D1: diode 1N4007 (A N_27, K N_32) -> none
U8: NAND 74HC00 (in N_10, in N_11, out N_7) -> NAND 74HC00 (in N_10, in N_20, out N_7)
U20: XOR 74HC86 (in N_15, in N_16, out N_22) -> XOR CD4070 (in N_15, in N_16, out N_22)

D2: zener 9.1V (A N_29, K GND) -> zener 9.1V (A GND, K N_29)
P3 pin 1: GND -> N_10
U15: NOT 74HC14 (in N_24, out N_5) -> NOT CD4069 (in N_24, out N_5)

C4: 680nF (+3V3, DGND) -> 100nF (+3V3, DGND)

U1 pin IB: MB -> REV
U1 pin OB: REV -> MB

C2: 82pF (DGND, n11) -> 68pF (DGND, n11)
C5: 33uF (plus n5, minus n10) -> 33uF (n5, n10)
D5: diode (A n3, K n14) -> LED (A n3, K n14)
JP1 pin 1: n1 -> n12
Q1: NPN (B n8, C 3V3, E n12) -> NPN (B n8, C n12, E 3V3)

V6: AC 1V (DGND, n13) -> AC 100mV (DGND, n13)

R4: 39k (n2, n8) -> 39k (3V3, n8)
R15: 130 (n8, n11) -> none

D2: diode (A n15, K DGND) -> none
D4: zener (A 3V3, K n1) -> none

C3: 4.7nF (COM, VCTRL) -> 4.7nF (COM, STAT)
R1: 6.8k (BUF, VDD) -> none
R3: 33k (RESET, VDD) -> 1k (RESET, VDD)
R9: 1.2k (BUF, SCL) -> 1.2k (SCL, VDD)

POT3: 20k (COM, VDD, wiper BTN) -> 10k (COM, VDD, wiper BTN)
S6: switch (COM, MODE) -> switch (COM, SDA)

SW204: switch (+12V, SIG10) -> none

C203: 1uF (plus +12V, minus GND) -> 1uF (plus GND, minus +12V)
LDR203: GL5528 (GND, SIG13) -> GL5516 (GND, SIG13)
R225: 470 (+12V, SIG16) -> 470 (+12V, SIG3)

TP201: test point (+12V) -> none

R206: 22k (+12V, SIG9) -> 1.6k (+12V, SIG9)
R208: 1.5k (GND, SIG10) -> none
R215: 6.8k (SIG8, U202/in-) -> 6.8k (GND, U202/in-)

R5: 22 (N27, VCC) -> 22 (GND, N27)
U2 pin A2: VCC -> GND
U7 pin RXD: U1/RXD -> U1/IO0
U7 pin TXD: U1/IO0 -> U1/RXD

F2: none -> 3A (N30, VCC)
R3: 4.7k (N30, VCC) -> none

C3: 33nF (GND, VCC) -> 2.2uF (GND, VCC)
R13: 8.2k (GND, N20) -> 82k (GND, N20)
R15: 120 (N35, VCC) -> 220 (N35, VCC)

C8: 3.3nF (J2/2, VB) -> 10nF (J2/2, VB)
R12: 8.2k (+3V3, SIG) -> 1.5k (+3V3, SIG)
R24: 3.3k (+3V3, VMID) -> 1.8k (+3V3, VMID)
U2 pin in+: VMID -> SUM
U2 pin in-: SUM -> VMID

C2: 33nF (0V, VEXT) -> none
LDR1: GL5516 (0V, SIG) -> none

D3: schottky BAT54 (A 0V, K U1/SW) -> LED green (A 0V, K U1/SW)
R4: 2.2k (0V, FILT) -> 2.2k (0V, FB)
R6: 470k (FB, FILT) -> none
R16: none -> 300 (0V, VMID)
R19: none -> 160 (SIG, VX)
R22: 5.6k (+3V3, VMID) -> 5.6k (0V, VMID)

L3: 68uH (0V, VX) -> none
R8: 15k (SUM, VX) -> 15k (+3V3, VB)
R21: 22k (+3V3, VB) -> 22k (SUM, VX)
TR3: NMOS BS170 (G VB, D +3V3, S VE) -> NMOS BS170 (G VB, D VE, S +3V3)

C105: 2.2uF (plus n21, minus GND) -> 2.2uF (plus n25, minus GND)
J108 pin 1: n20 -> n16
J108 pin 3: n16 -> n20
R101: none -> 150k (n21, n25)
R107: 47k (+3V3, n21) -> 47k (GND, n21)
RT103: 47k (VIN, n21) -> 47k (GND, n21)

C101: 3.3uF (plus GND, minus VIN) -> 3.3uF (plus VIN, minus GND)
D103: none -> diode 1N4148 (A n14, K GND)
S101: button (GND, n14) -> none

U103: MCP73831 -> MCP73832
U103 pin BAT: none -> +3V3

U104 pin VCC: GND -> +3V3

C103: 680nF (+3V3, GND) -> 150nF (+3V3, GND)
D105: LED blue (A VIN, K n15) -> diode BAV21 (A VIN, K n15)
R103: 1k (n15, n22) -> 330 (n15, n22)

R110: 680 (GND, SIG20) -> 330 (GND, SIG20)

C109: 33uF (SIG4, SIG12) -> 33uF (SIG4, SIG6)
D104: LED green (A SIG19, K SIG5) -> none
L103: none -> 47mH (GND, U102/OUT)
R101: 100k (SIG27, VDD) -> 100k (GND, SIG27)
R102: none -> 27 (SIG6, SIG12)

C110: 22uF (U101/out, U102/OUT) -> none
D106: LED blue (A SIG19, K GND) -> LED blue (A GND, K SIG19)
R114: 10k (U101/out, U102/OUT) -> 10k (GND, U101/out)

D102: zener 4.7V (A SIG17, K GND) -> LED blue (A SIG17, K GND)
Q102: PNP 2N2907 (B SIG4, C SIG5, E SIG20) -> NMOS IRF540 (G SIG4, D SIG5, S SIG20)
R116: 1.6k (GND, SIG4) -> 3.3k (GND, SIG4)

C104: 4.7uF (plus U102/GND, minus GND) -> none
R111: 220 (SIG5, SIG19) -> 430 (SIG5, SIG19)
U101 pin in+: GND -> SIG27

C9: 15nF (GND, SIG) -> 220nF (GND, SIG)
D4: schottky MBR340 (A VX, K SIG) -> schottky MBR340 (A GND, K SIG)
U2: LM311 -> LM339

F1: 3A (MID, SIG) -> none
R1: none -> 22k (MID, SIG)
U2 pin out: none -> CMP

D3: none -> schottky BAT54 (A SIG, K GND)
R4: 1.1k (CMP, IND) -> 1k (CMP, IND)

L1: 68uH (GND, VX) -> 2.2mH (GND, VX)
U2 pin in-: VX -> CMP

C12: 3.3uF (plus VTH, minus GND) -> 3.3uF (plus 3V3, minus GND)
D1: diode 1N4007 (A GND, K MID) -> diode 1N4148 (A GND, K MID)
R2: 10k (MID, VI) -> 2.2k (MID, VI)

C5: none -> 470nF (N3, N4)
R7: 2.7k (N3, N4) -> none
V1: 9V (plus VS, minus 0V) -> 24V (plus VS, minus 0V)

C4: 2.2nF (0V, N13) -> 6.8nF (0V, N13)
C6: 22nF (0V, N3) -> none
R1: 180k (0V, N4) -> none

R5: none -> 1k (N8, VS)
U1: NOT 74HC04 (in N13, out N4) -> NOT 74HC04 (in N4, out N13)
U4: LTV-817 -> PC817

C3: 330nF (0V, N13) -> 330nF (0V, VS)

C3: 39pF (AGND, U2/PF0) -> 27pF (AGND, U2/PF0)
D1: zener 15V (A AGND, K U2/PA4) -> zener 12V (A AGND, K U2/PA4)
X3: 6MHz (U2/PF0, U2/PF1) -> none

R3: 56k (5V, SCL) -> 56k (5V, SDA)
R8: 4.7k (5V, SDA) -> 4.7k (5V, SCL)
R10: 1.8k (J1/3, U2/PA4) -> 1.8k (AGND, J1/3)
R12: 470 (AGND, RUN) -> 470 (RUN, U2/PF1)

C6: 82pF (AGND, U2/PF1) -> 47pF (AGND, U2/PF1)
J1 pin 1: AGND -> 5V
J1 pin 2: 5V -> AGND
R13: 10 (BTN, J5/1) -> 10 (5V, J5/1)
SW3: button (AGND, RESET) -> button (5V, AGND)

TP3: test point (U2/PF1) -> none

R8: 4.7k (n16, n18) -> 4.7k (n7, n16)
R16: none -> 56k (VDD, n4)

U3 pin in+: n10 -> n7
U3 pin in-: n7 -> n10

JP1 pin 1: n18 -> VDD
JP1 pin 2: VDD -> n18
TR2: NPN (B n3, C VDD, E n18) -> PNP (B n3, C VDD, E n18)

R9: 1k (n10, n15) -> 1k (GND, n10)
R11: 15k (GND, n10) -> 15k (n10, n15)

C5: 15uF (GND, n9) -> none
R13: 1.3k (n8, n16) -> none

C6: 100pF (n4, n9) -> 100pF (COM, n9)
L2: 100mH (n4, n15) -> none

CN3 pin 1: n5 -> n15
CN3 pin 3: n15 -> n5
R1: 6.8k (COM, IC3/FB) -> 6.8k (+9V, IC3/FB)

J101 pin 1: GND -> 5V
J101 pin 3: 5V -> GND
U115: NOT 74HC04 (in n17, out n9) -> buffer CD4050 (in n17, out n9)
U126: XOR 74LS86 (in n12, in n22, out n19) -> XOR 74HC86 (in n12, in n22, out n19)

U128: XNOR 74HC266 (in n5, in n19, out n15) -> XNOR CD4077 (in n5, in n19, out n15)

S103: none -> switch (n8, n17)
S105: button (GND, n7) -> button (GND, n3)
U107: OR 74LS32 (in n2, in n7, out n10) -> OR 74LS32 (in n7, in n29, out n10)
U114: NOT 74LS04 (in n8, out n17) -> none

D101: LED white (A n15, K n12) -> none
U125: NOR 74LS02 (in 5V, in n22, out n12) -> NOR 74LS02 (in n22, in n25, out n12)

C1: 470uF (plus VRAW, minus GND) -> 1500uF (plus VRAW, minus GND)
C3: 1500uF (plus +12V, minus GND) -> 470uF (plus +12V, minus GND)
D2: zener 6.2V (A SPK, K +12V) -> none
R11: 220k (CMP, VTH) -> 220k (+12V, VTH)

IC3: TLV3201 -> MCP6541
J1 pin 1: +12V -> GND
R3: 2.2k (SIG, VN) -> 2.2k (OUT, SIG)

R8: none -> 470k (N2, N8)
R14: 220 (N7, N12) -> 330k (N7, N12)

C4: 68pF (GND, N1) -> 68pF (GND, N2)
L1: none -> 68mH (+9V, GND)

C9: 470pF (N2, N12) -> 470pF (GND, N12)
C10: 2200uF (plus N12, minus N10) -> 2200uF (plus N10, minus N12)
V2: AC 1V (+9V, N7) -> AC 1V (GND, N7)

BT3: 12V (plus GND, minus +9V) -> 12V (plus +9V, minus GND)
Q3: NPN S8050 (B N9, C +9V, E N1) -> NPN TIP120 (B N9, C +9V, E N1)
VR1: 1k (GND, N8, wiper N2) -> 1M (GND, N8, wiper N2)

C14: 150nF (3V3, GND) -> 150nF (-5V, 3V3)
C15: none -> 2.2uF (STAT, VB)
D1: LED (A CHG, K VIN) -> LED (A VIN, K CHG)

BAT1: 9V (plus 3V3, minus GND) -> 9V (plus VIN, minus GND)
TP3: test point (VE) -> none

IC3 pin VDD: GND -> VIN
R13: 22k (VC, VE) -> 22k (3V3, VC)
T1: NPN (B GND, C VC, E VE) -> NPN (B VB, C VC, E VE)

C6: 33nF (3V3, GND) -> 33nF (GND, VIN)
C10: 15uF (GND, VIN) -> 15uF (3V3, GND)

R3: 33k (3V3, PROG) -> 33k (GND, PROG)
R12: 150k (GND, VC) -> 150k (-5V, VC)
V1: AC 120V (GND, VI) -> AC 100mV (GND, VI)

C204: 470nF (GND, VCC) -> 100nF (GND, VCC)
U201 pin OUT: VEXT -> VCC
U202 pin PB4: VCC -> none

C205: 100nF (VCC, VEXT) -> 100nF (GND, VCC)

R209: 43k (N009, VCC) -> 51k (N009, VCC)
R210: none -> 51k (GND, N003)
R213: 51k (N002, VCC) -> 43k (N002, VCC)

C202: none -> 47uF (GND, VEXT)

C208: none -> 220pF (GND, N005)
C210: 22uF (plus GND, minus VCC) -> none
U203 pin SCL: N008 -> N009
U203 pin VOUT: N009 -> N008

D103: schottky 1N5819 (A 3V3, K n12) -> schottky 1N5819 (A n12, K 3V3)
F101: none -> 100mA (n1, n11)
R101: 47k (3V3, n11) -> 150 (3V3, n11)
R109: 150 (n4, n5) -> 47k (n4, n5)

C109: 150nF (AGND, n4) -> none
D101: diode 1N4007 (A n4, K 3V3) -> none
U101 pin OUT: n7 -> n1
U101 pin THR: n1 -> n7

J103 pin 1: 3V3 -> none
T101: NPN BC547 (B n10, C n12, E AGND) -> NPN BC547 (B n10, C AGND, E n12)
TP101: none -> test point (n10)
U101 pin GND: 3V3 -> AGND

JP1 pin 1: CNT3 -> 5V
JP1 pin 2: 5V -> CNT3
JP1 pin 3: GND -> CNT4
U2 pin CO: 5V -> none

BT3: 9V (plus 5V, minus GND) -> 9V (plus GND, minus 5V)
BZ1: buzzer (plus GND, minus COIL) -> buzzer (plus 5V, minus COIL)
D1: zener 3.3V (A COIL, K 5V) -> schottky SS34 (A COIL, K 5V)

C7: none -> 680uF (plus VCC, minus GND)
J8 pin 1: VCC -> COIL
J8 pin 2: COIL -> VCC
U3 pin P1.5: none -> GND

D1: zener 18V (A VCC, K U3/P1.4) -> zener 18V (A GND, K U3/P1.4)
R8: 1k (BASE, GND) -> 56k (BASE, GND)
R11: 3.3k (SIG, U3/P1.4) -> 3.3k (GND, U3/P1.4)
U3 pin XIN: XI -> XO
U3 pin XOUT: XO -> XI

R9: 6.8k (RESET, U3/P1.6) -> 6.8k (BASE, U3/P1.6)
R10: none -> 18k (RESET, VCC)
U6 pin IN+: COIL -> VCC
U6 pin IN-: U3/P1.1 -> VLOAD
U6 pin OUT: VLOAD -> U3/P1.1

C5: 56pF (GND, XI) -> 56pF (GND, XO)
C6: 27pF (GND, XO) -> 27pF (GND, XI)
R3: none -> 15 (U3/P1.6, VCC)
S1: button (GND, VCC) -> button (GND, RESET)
#####
Could you repeat exactly the lines above from the line with "C8: 3.3nF (J2/2, VB) -> 10nF (J2/2, VB)" up to and including the line with "R22: 5.6k (+3V3, VMID) -> 5.6k (0V, VMID)", and only those?

C8: 3.3nF (J2/2, VB) -> 10nF (J2/2, VB)
R12: 8.2k (+3V3, SIG) -> 1.5k (+3V3, SIG)
R24: 3.3k (+3V3, VMID) -> 1.8k (+3V3, VMID)
U2 pin in+: VMID -> SUM
U2 pin in-: SUM -> VMID

C2: 33nF (0V, VEXT) -> none
LDR1: GL5516 (0V, SIG) -> none

D3: schottky BAT54 (A 0V, K U1/SW) -> LED green (A 0V, K U1/SW)
R4: 2.2k (0V, FILT) -> 2.2k (0V, FB)
R6: 470k (FB, FILT) -> none
R16: none -> 300 (0V, VMID)
R19: none -> 160 (SIG, VX)
R22: 5.6k (+3V3, VMID) -> 5.6k (0V, VMID)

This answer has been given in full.